Find the line containing "IC2 pin GND: N5 -> AGND" in the entries; transcribe it and all remaining lines through the end, exactly as they appear, but not the pictures.

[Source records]
────────────────────────────────────────

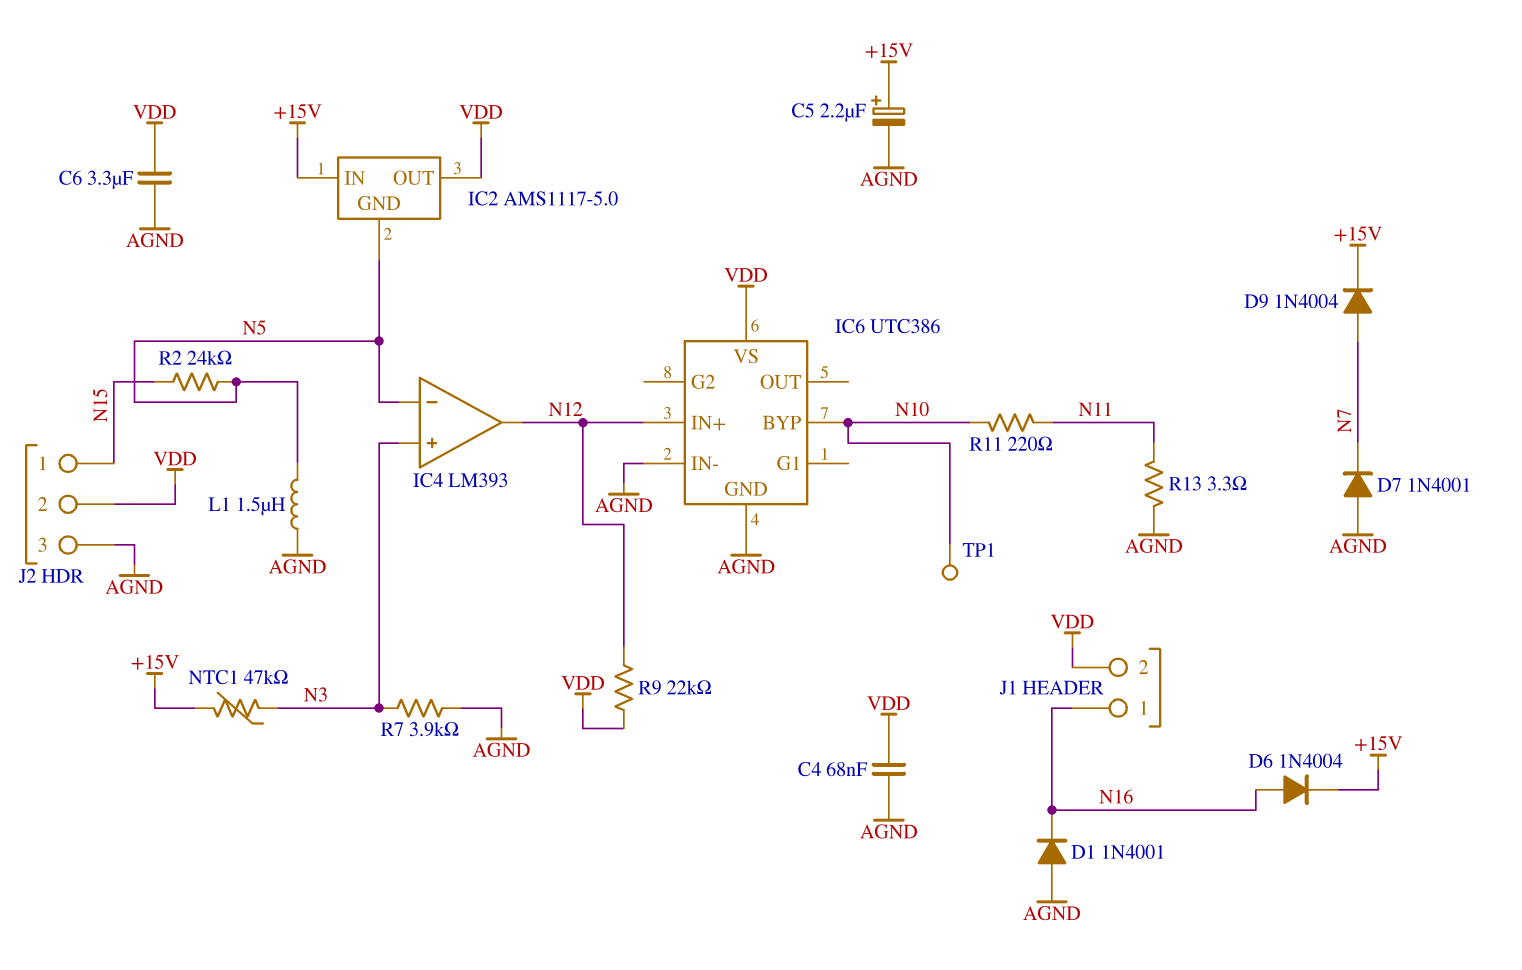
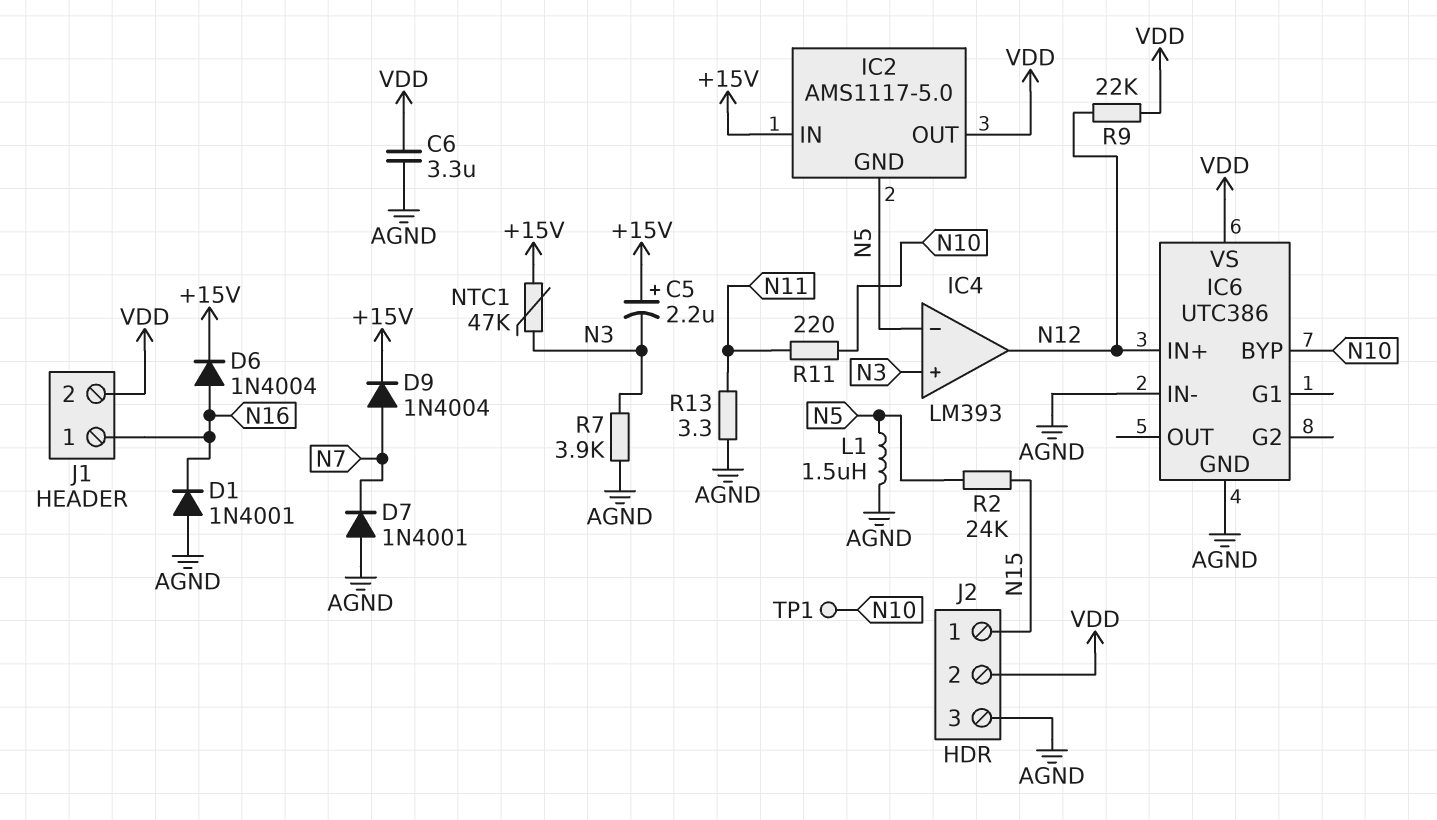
C4: 68nF (AGND, VDD) -> none
C5: 2.2uF (plus +15V, minus AGND) -> 2.2uF (plus +15V, minus N3)

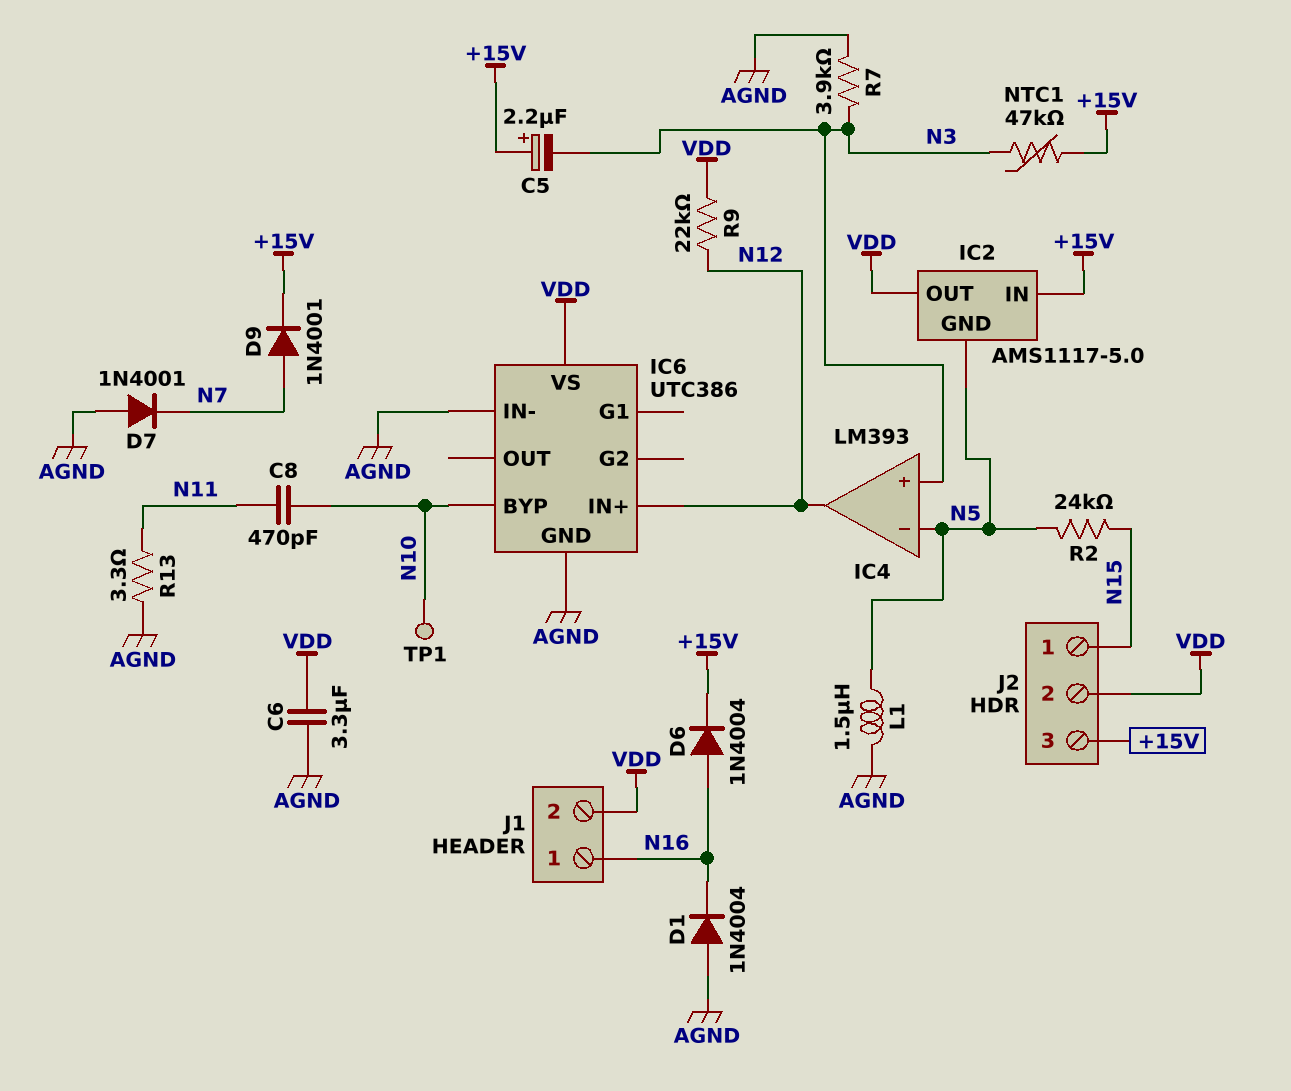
C8: none -> 470pF (N10, N11)
D1: diode 1N4001 (A AGND, K N16) -> diode 1N4004 (A AGND, K N16)
D9: diode 1N4004 (A N7, K +15V) -> diode 1N4001 (A N7, K +15V)
J2 pin 3: AGND -> +15V
R11: 220 (N10, N11) -> none

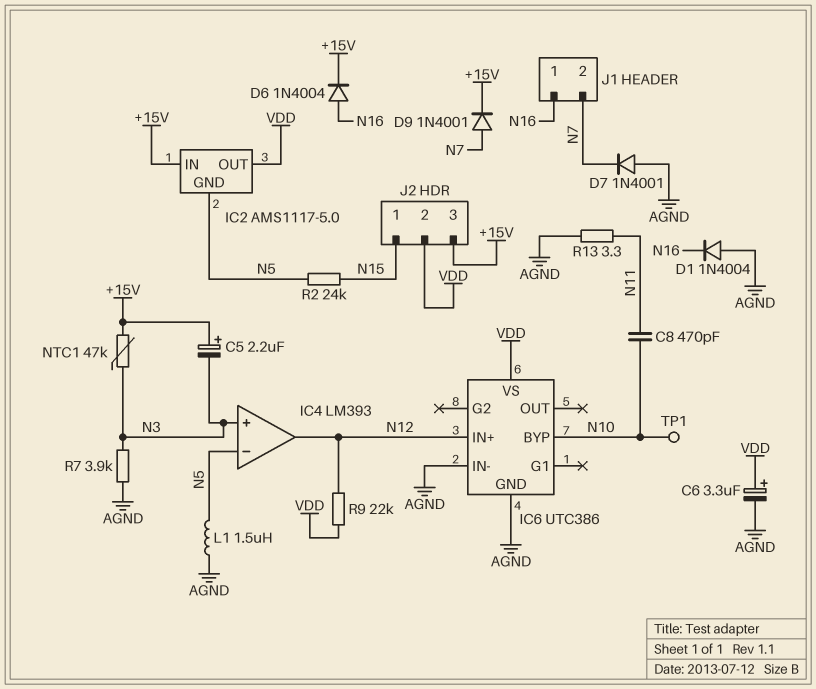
C6: 3.3uF (AGND, VDD) -> 3.3uF (plus VDD, minus AGND)
J1 pin 2: VDD -> N7

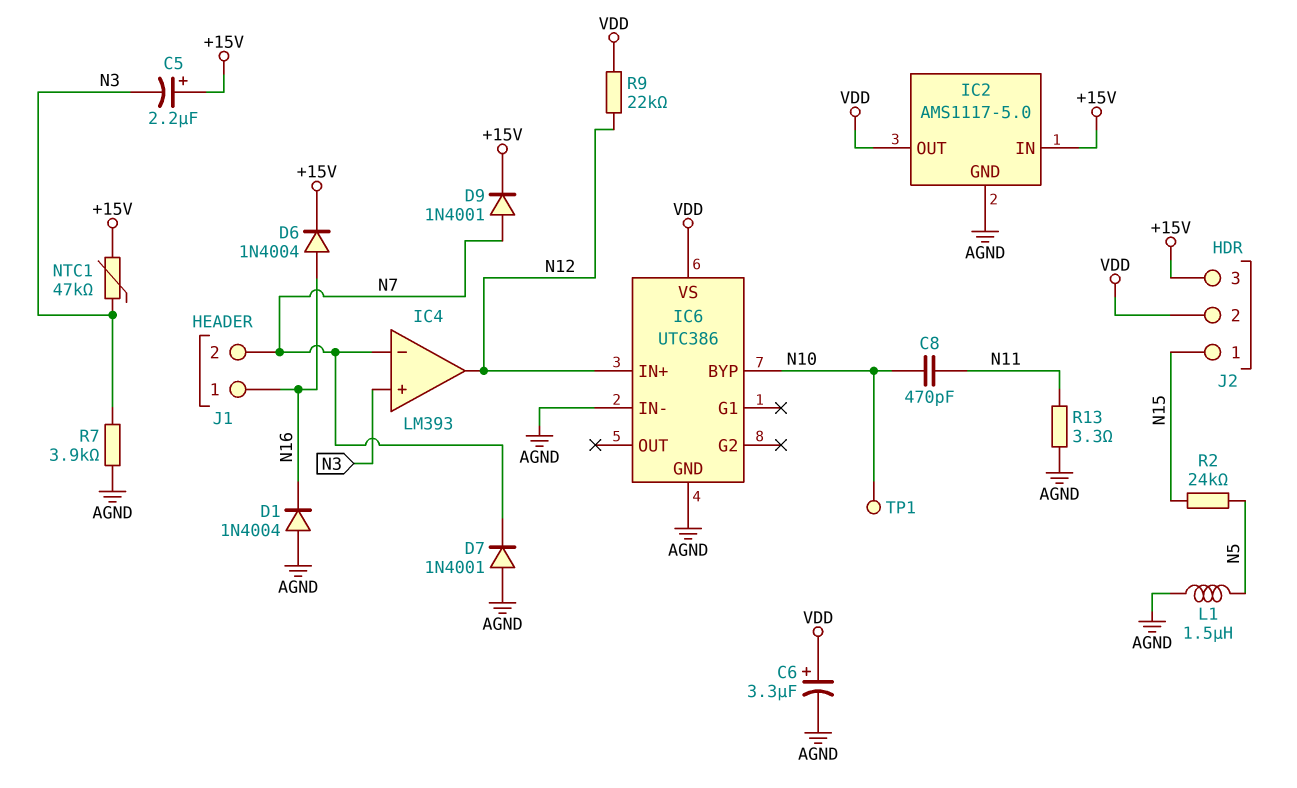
IC2 pin GND: N5 -> AGND
IC4 pin in-: N5 -> N7

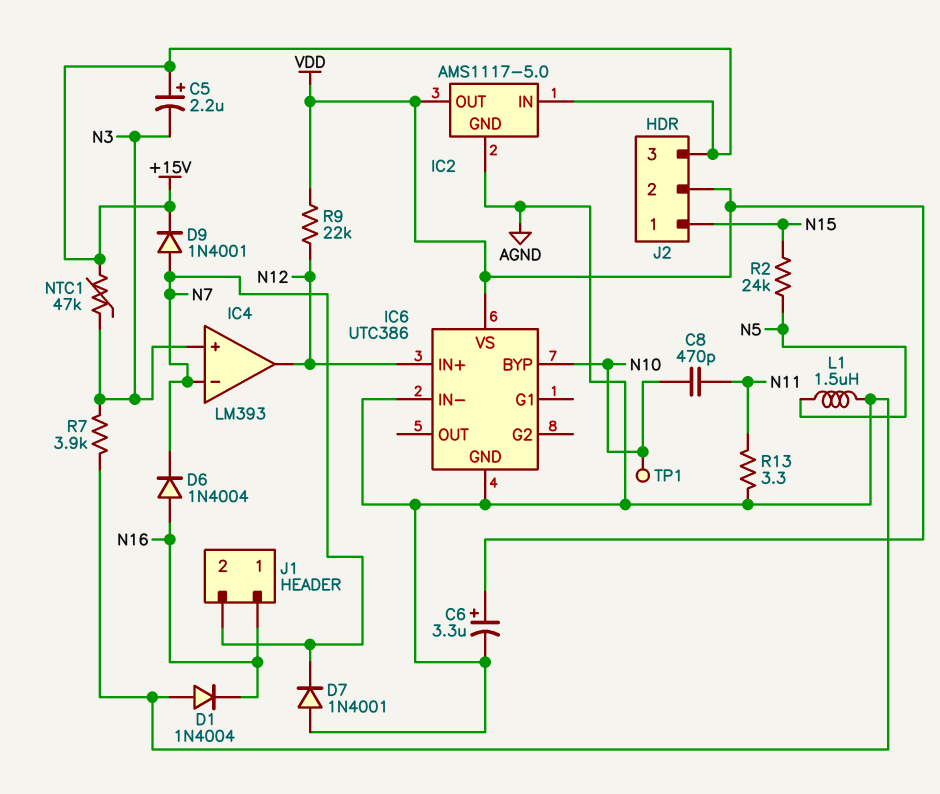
D6: diode 1N4004 (A N16, K +15V) -> diode 1N4004 (A N16, K N7)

────────────────────────────────────────

#### SOLUTION TO THIS TASK:
IC2 pin GND: N5 -> AGND
IC4 pin in-: N5 -> N7

D6: diode 1N4004 (A N16, K +15V) -> diode 1N4004 (A N16, K N7)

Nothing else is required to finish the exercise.